The answer is all of the data repeated exactly, with each picture omitted.

### [Stored records]
Content starts

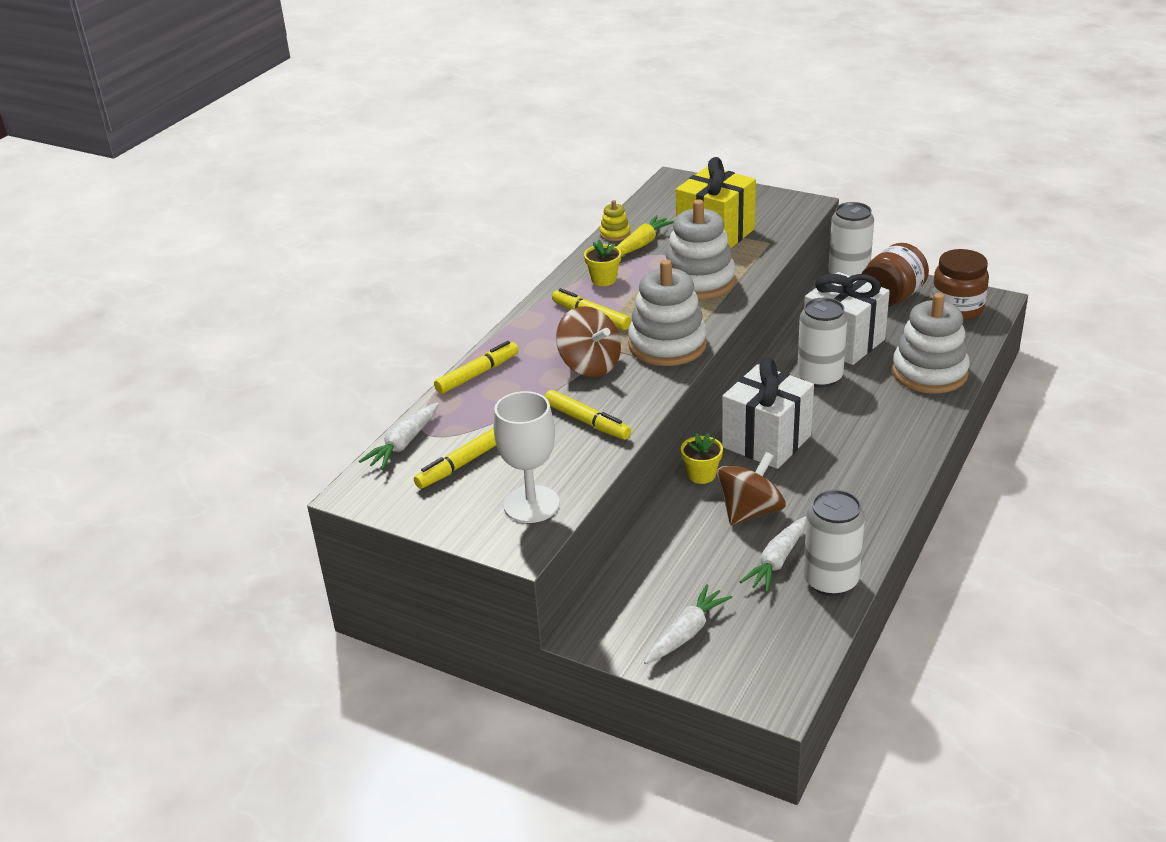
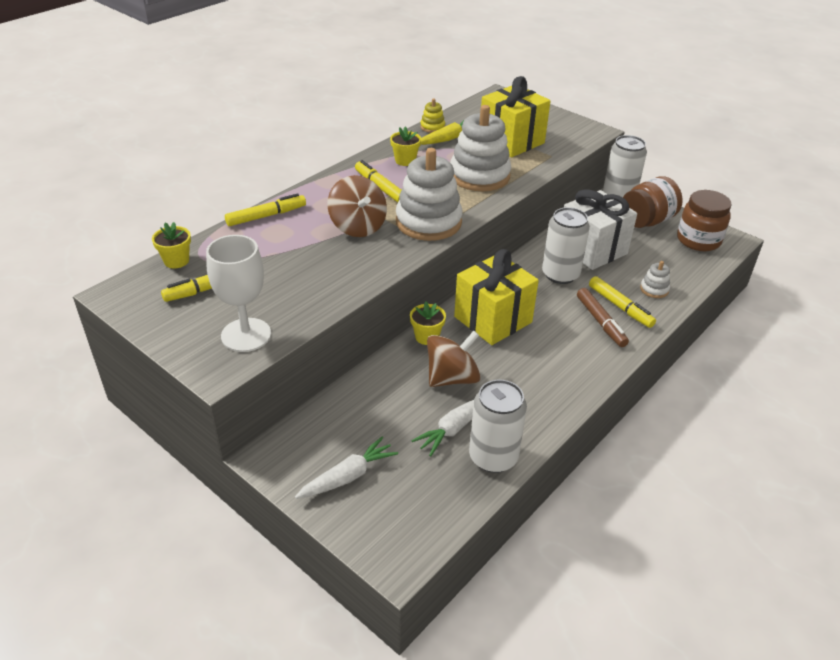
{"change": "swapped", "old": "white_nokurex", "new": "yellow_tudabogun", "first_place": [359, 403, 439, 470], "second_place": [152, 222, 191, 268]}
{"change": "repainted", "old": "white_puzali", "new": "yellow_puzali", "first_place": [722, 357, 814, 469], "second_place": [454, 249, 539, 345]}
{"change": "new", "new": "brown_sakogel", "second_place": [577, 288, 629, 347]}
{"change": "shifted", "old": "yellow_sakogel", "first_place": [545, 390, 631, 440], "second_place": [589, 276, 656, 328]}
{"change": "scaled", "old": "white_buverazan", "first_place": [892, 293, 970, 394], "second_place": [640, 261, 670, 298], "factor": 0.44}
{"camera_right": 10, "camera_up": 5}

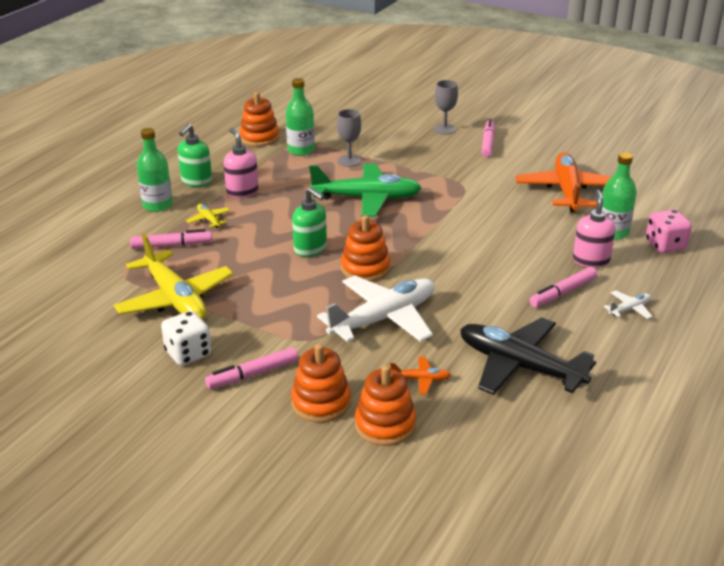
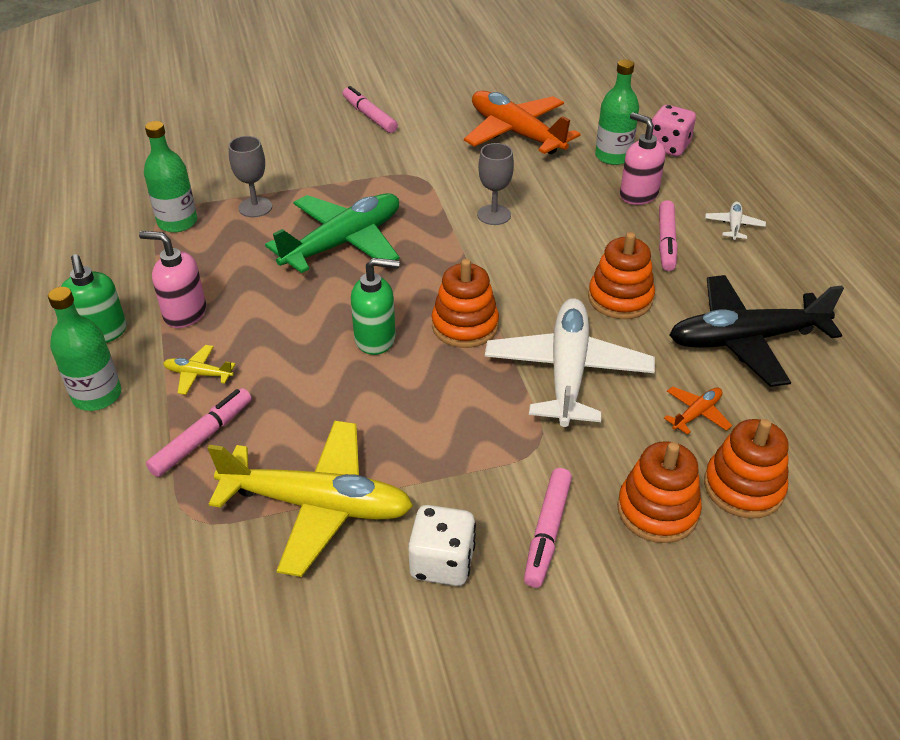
{"change": "shifted", "old": "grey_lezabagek", "first_place": [433, 80, 458, 135], "second_place": [477, 143, 514, 225]}
{"change": "shifted", "old": "orange_buverazan", "first_place": [239, 92, 279, 147], "second_place": [588, 232, 655, 319]}
{"camera_right": -45, "camera_up": 10}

Content ends

### [Solved exercise]
{"change": "swapped", "old": "white_nokurex", "new": "yellow_tudabogun", "first_place": [359, 403, 439, 470], "second_place": [152, 222, 191, 268]}
{"change": "repainted", "old": "white_puzali", "new": "yellow_puzali", "first_place": [722, 357, 814, 469], "second_place": [454, 249, 539, 345]}
{"change": "new", "new": "brown_sakogel", "second_place": [577, 288, 629, 347]}
{"change": "shifted", "old": "yellow_sakogel", "first_place": [545, 390, 631, 440], "second_place": [589, 276, 656, 328]}
{"change": "scaled", "old": "white_buverazan", "first_place": [892, 293, 970, 394], "second_place": [640, 261, 670, 298], "factor": 0.44}
{"camera_right": 10, "camera_up": 5}

{"change": "shifted", "old": "grey_lezabagek", "first_place": [433, 80, 458, 135], "second_place": [477, 143, 514, 225]}
{"change": "shifted", "old": "orange_buverazan", "first_place": [239, 92, 279, 147], "second_place": [588, 232, 655, 319]}
{"camera_right": -45, "camera_up": 10}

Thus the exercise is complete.